Look below for the line containing "R202: 1k (SIG2, VDD) -> 1k (SIG11, VDD)"; write out that line and each one after it to the end, exactly, and nothing else.

--- DATASET EXTRACT Enclosed Below ---

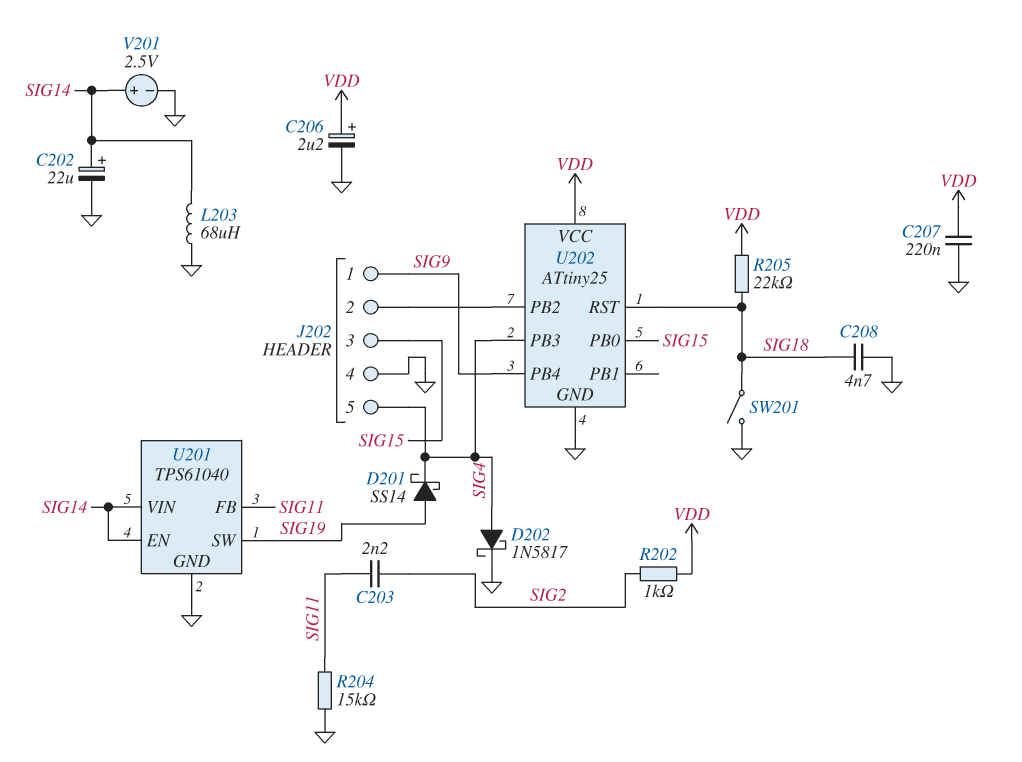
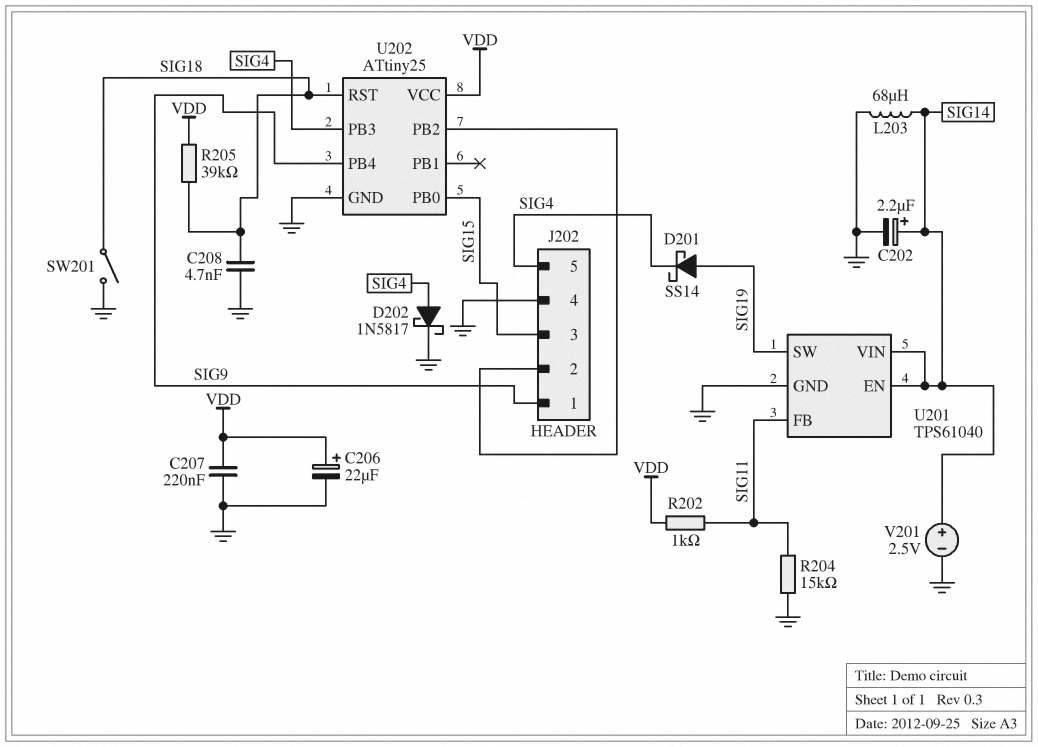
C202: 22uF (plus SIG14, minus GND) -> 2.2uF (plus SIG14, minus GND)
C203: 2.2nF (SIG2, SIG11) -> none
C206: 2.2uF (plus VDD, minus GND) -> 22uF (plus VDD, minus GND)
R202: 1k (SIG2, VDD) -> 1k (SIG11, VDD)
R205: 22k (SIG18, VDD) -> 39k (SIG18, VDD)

--- End of Enclosed DATASET EXTRACT ---

- **FINAL ANSWER**
R202: 1k (SIG2, VDD) -> 1k (SIG11, VDD)
R205: 22k (SIG18, VDD) -> 39k (SIG18, VDD)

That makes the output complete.